TASK DIRECTIONS: Write out the data that follows exactly, keeping every picture out.

INPUT RECORDS:
+--
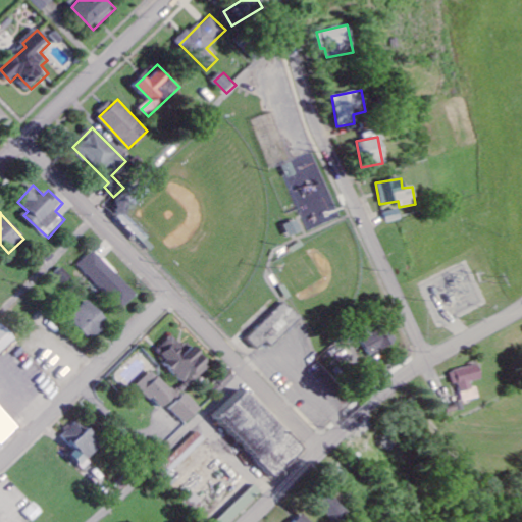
[(290,237),(303,231),(298,220),(284,225),(290,237)]
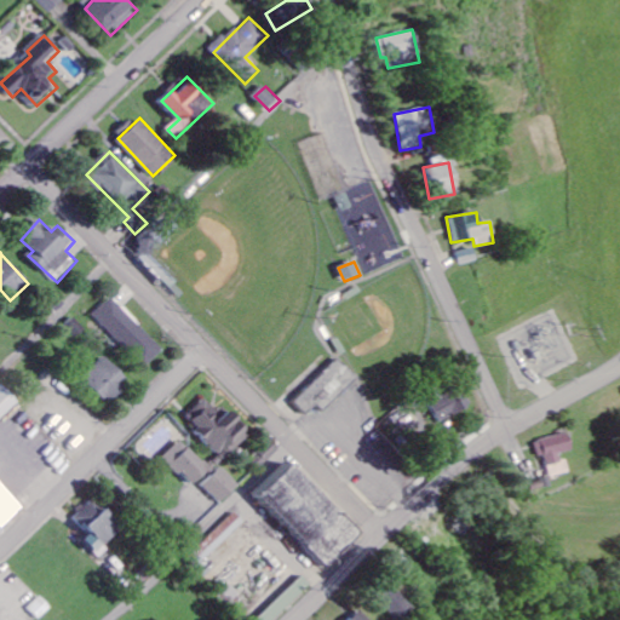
[(165,349),(115,297),(97,315),(148,367),(165,349)]
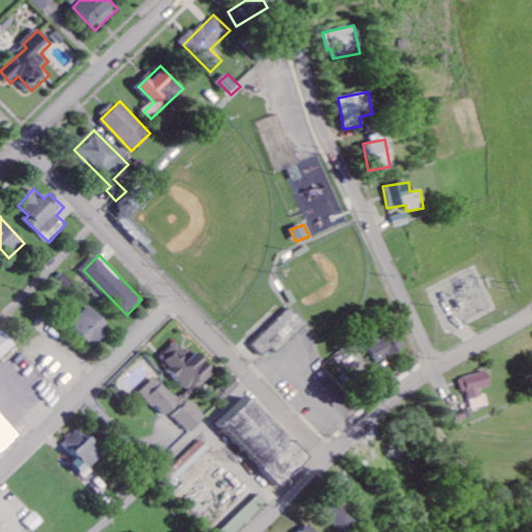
[(75,285),(67,272),(57,278),(65,290),(75,285)]
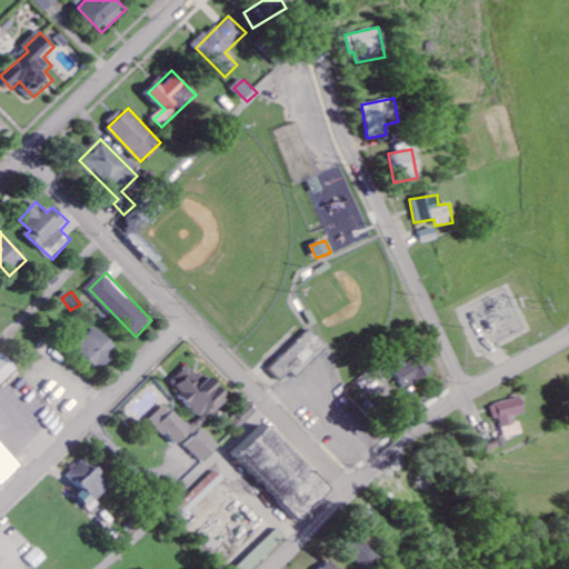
[(78,349),(101,371),(121,350),(98,328),(78,349)]
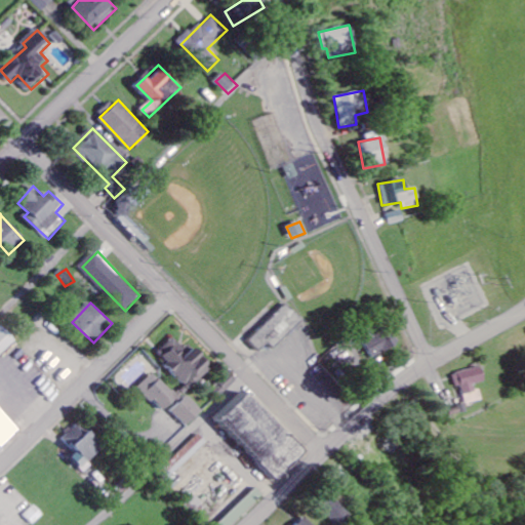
[(250,347),(263,358),(272,349),(277,354),(305,326),(288,310),(250,347)]
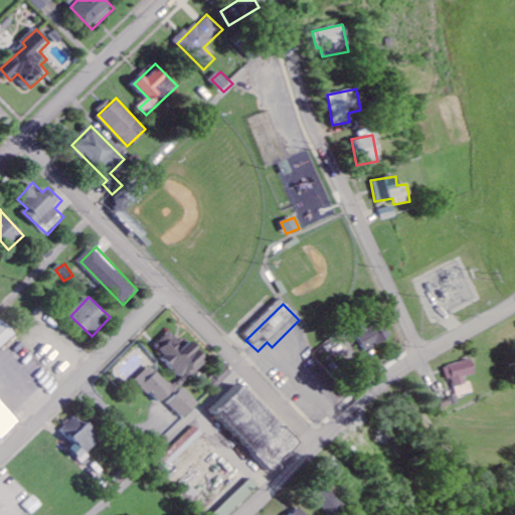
[(0,350),(16,333),(1,319),(0,320),(0,350)]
+--
TASK ANSWER:
[(290,237),(303,231),(298,220),(284,225),(290,237)]
[(165,349),(115,297),(97,315),(148,367),(165,349)]
[(75,285),(67,272),(57,278),(65,290),(75,285)]
[(78,349),(101,371),(121,350),(98,328),(78,349)]
[(250,347),(263,358),(272,349),(277,354),(305,326),(288,310),(250,347)]
[(0,350),(16,333),(1,319),(0,320),(0,350)]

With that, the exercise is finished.